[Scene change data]
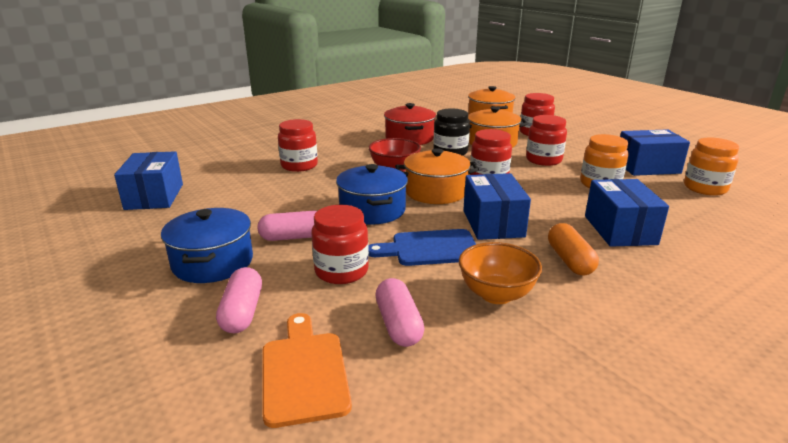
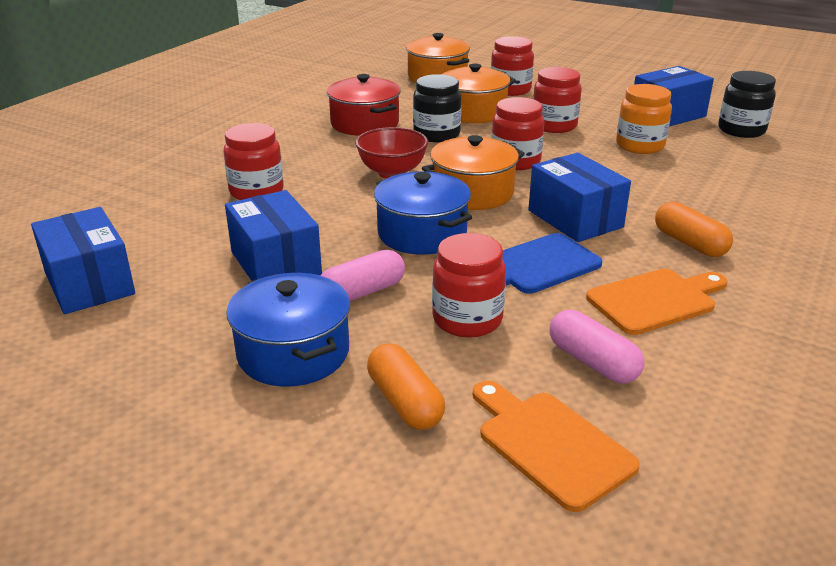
camera: 25 degrees left, 5 degrees up
pink capsule [216,267,262,333] -> orange capsule [367,343,445,430]
orange bowl [459,242,542,304] -> orange cutting board [586,269,728,335]
blue box [585,179,669,247] -> blue box moved to [225,190,322,281]
orange jar [684,137,739,196] -> black jar [718,71,776,138]

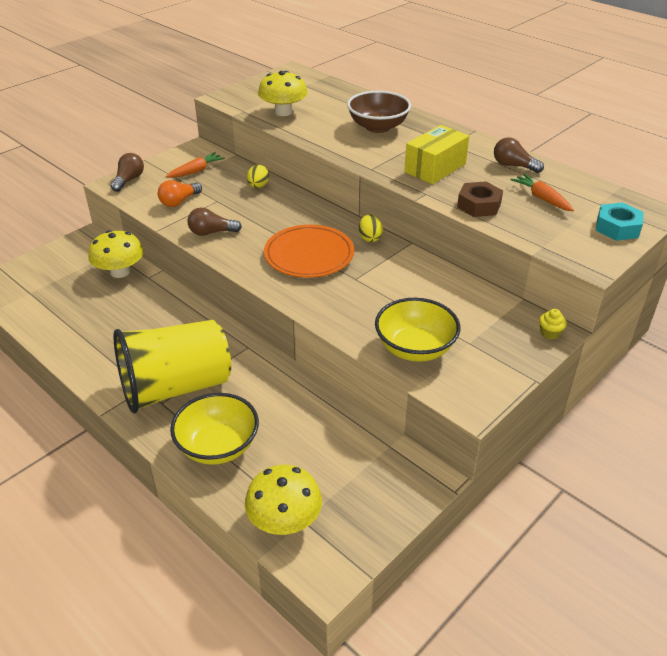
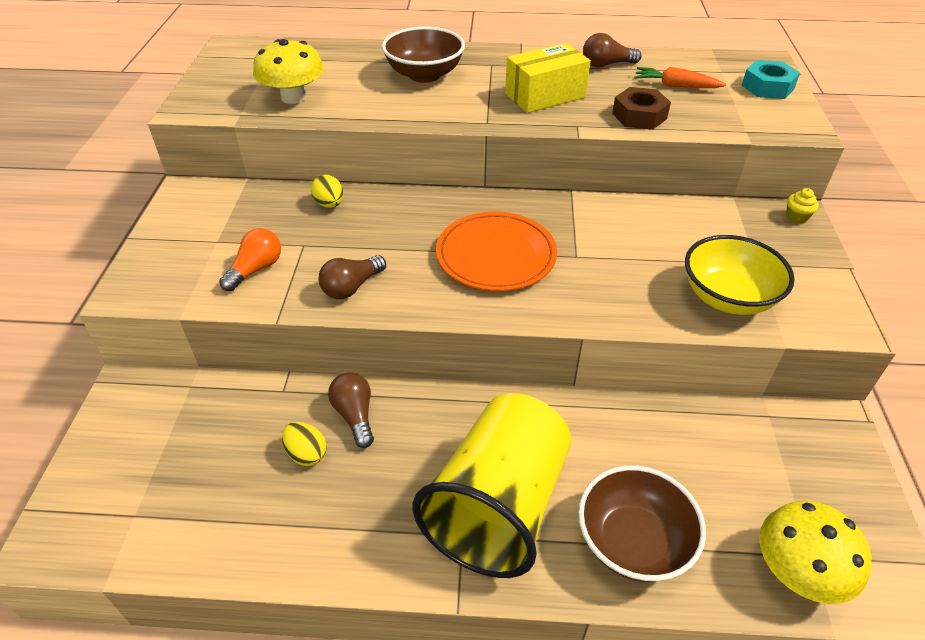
camera: 40 degrees left, 5 degrees up
yellow mushroom [88,230,144,278] -> none
brown light bulb [111,153,144,192] -> brown light bulb moved to [328,372,374,448]
orange light bulb [158,180,202,207] -> orange light bulb turned 150 degrees counterclockwise [219,228,281,291]
orange carrot [165,152,225,178] -> none
yellow bowl [170,393,259,465] -> brown bowl [578,465,706,582]
yellow egg [359,214,383,242] -> yellow egg moved to [282,422,327,466]
yellow box [404,125,469,184] -> yellow box turned 60 degrees clockwise [505,43,591,113]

- _Required action_:
All entries above are to be reproduced exactly, with no pictures.

- _Your response_:
camera: 25 degrees left, 5 degrees up
pink capsule [216,267,262,333] -> orange capsule [367,343,445,430]
orange bowl [459,242,542,304] -> orange cutting board [586,269,728,335]
blue box [585,179,669,247] -> blue box moved to [225,190,322,281]
orange jar [684,137,739,196] -> black jar [718,71,776,138]

camera: 40 degrees left, 5 degrees up
yellow mushroom [88,230,144,278] -> none
brown light bulb [111,153,144,192] -> brown light bulb moved to [328,372,374,448]
orange light bulb [158,180,202,207] -> orange light bulb turned 150 degrees counterclockwise [219,228,281,291]
orange carrot [165,152,225,178] -> none
yellow bowl [170,393,259,465] -> brown bowl [578,465,706,582]
yellow egg [359,214,383,242] -> yellow egg moved to [282,422,327,466]
yellow box [404,125,469,184] -> yellow box turned 60 degrees clockwise [505,43,591,113]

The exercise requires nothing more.